- Exercise materials -
----------
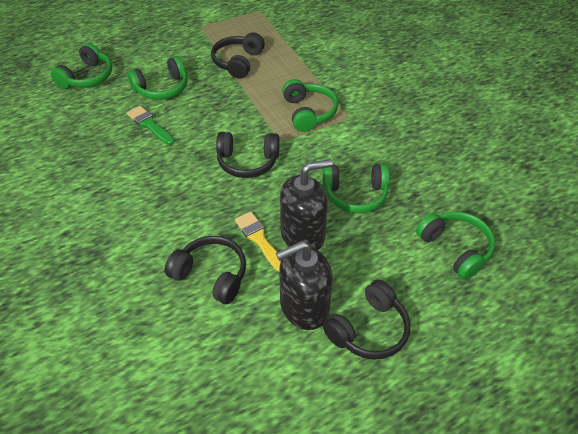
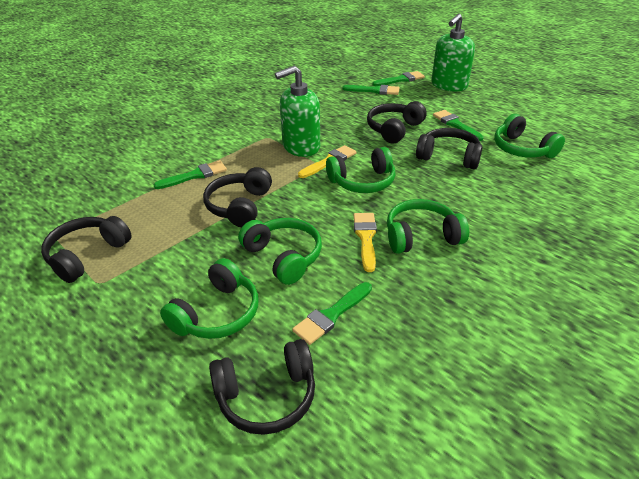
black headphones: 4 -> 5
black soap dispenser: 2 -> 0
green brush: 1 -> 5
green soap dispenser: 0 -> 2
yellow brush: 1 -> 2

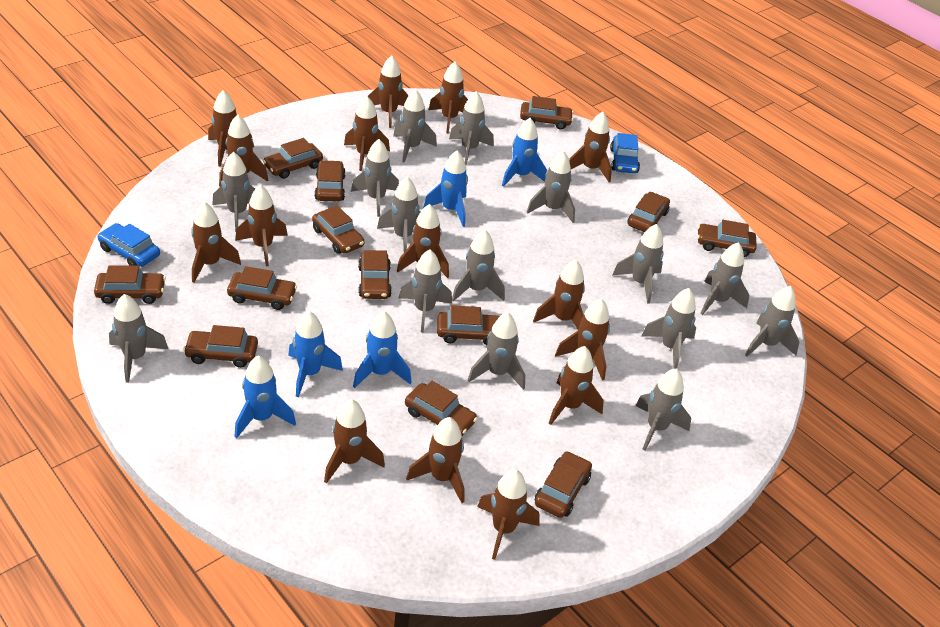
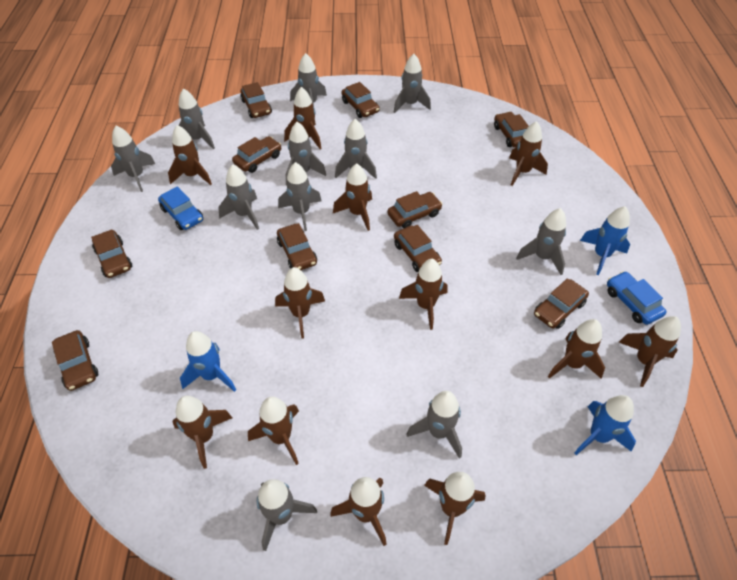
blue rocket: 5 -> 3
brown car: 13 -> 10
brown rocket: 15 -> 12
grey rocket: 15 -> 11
----------
- Problem to work on -
Drop the images; return the entries above exactly as they appear.

- Your response -
black headphones: 4 -> 5
black soap dispenser: 2 -> 0
green brush: 1 -> 5
green soap dispenser: 0 -> 2
yellow brush: 1 -> 2

blue rocket: 5 -> 3
brown car: 13 -> 10
brown rocket: 15 -> 12
grey rocket: 15 -> 11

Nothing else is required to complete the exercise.